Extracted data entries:
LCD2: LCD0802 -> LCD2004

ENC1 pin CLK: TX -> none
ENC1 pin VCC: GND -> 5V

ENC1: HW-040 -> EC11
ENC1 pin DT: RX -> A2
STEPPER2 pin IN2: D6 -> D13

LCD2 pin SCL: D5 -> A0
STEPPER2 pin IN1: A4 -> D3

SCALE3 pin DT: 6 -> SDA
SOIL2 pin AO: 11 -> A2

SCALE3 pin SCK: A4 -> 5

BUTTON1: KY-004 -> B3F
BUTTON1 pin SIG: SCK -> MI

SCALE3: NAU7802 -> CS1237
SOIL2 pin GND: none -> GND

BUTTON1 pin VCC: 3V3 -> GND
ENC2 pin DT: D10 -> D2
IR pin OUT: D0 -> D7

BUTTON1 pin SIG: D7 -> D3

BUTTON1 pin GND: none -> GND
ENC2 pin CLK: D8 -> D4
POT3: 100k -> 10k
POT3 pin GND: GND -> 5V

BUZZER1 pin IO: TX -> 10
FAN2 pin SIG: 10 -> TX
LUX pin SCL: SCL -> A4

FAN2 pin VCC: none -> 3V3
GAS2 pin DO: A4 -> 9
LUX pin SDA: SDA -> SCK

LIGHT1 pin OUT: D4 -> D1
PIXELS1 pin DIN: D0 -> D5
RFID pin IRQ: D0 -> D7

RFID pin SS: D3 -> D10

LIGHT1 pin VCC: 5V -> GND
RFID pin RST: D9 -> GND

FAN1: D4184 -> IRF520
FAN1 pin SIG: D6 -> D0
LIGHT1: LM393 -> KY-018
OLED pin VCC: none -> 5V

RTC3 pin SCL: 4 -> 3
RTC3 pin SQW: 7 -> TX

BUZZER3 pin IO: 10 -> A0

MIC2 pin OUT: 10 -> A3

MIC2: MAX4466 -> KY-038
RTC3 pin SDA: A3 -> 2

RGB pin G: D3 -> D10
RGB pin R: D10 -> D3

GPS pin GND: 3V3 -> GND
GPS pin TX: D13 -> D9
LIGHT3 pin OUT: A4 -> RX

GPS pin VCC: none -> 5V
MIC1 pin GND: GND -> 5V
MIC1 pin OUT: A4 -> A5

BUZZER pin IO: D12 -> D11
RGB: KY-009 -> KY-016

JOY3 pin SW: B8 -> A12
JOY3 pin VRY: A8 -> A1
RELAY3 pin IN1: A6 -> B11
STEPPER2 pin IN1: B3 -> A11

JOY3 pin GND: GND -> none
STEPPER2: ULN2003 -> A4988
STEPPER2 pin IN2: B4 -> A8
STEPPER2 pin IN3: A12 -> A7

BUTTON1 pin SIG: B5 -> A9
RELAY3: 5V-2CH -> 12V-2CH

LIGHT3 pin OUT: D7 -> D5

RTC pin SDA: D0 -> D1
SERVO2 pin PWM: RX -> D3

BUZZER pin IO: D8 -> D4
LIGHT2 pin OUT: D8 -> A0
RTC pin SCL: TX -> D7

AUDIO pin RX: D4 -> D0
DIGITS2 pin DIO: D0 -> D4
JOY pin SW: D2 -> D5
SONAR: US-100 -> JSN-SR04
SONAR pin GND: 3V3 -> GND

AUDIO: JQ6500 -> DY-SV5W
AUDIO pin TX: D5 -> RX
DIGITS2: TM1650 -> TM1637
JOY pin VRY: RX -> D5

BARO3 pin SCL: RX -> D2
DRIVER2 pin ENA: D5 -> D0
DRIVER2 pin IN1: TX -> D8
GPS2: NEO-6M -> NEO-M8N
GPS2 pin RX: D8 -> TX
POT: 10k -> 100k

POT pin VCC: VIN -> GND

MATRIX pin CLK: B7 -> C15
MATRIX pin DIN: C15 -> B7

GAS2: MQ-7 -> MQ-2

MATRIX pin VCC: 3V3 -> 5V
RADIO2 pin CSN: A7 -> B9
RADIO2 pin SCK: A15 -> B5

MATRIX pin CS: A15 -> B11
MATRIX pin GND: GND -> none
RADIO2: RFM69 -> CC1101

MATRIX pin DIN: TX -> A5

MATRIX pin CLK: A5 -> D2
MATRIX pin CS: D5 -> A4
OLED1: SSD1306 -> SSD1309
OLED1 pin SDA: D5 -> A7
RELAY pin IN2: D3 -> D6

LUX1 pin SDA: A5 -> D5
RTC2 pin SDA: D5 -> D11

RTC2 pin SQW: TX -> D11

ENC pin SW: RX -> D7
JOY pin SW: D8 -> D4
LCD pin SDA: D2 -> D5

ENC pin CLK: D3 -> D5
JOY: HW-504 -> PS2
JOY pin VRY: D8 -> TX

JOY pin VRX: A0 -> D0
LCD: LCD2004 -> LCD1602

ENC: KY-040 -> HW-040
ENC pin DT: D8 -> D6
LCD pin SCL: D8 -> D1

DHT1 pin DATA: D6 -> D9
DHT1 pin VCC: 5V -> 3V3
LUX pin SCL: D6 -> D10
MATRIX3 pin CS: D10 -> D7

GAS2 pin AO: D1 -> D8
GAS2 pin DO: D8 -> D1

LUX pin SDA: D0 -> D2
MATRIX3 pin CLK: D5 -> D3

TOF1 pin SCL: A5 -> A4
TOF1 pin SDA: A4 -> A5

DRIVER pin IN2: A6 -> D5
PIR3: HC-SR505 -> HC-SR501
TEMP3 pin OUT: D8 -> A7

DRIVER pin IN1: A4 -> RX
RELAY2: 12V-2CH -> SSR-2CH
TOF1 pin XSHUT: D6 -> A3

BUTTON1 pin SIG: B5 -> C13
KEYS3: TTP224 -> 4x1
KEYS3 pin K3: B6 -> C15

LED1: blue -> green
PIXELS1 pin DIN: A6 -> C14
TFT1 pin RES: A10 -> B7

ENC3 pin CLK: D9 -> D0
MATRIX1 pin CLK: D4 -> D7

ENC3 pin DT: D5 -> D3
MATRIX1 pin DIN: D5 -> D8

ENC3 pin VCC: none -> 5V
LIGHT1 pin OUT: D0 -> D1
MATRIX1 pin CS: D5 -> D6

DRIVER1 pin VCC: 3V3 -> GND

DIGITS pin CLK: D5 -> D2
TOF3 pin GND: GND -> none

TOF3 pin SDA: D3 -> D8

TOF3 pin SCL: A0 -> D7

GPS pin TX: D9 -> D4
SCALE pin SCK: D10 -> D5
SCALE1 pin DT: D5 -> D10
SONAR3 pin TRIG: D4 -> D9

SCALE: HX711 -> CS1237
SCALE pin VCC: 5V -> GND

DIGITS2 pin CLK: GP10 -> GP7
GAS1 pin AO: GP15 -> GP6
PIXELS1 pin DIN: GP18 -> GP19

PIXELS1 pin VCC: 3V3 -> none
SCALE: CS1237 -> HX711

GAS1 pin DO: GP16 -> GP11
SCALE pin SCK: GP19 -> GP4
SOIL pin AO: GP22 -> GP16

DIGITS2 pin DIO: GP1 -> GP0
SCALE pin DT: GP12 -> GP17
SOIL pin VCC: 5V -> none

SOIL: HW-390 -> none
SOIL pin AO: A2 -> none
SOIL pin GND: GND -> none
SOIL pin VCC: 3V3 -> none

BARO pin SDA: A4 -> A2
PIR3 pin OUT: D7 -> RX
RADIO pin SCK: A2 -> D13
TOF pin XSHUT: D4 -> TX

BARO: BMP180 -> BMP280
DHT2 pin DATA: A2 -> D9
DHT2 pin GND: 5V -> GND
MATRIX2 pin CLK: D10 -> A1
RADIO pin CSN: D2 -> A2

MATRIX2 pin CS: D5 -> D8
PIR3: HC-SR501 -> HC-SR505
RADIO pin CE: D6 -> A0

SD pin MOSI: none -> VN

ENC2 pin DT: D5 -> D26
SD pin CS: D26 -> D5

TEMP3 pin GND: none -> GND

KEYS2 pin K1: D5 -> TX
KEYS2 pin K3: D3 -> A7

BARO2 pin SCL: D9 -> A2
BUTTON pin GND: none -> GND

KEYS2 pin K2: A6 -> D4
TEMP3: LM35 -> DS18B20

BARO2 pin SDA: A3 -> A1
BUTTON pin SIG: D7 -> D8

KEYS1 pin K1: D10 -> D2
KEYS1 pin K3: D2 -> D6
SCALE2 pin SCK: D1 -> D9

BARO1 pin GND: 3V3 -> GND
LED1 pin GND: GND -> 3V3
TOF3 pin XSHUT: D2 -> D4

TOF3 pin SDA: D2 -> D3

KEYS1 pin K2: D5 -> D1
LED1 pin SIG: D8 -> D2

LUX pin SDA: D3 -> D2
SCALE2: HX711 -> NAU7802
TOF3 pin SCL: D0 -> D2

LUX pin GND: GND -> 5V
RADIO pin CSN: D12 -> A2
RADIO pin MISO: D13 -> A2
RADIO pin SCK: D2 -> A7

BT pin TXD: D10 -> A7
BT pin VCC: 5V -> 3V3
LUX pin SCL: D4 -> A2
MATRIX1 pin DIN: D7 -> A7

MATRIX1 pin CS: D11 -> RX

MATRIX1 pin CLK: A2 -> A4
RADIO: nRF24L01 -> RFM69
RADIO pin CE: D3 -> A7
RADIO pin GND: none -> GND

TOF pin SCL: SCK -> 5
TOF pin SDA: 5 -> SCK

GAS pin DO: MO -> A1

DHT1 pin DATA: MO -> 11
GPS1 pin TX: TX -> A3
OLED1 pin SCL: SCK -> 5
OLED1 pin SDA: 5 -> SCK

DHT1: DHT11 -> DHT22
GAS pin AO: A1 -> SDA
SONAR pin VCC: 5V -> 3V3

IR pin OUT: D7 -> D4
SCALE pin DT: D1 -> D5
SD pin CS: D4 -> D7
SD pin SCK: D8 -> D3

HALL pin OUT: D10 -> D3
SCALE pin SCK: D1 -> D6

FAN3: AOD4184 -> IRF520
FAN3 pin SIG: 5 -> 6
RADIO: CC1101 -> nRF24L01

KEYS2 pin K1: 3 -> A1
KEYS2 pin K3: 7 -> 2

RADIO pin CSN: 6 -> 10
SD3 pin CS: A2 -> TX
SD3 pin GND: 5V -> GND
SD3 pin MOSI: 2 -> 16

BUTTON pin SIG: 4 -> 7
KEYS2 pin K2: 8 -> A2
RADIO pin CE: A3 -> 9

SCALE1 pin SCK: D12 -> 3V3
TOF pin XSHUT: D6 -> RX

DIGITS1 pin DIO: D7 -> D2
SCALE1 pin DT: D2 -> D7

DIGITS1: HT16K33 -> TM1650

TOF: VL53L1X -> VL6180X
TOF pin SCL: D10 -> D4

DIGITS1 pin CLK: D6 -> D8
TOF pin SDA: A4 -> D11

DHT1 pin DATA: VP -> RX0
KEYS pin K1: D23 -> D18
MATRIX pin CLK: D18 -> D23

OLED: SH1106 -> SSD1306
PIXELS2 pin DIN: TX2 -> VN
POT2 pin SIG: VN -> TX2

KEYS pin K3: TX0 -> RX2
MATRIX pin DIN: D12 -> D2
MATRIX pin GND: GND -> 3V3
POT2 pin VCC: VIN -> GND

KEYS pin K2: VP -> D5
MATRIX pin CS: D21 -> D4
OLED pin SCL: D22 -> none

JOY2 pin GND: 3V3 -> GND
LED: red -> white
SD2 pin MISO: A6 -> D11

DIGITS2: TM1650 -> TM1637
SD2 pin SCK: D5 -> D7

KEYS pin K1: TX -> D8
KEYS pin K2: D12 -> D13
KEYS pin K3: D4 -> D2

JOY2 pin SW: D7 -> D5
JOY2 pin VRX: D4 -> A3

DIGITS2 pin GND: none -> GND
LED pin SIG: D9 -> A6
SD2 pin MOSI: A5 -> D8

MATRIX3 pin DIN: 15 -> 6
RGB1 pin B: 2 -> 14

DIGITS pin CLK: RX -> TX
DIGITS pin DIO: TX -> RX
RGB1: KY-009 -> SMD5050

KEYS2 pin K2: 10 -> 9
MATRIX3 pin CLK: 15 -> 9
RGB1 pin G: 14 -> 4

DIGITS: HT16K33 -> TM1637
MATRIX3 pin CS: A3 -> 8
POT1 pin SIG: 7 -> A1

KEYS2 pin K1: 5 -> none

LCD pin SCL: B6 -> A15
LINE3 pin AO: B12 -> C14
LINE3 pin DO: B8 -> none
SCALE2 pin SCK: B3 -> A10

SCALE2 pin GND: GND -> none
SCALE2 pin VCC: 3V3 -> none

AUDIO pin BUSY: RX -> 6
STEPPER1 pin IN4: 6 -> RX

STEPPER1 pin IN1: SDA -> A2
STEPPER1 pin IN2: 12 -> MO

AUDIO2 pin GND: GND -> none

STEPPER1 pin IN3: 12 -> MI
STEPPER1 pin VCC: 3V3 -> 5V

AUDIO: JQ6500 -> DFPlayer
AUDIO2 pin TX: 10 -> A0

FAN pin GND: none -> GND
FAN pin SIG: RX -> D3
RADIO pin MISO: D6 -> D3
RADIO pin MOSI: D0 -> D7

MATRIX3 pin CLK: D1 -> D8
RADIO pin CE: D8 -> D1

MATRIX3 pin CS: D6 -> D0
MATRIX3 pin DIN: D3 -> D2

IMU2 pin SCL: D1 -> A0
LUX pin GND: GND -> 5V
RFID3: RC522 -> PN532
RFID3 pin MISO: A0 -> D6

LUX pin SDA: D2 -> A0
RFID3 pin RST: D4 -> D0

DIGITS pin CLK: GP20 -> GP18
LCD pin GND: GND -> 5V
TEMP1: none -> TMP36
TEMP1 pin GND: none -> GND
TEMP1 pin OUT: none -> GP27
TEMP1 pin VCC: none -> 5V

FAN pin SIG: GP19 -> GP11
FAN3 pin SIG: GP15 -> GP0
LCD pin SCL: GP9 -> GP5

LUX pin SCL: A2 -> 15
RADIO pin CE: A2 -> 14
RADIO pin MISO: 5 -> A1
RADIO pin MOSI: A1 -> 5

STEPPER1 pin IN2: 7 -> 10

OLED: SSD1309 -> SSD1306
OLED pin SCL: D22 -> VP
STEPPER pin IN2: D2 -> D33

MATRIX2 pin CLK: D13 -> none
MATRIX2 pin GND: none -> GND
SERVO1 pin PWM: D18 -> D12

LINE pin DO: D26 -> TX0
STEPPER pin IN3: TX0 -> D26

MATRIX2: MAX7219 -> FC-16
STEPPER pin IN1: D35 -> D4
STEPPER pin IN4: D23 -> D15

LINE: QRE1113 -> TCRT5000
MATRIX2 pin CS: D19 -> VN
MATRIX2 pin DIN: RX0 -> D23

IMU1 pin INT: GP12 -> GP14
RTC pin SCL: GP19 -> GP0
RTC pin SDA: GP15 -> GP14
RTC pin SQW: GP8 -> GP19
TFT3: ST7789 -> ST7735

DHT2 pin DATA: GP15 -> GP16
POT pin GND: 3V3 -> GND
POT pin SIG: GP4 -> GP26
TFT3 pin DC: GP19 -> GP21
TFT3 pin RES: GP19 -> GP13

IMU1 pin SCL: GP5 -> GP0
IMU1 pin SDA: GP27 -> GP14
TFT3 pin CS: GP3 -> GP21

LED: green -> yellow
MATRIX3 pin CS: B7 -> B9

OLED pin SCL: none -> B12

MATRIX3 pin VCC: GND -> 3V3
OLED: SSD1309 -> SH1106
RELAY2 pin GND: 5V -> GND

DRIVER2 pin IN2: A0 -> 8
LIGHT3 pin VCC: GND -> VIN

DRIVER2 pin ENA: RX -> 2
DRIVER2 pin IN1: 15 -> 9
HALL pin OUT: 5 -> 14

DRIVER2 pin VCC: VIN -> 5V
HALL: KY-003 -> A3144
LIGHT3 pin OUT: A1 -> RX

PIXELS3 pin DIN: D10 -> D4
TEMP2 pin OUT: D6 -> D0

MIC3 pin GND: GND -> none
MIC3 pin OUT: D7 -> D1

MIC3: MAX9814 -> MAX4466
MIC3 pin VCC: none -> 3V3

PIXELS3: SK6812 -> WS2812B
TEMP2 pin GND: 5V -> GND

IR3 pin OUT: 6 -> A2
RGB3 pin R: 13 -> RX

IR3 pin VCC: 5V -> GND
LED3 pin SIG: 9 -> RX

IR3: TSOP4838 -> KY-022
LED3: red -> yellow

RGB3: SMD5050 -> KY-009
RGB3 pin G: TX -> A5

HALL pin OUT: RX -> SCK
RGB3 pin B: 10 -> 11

§ To do: The answer must contain only the lines from the one with "LED3 pin SIG: 9 -> RX" to the end of the entries above, each written out exactly.

§ Task output:
LED3 pin SIG: 9 -> RX

IR3: TSOP4838 -> KY-022
LED3: red -> yellow

RGB3: SMD5050 -> KY-009
RGB3 pin G: TX -> A5

HALL pin OUT: RX -> SCK
RGB3 pin B: 10 -> 11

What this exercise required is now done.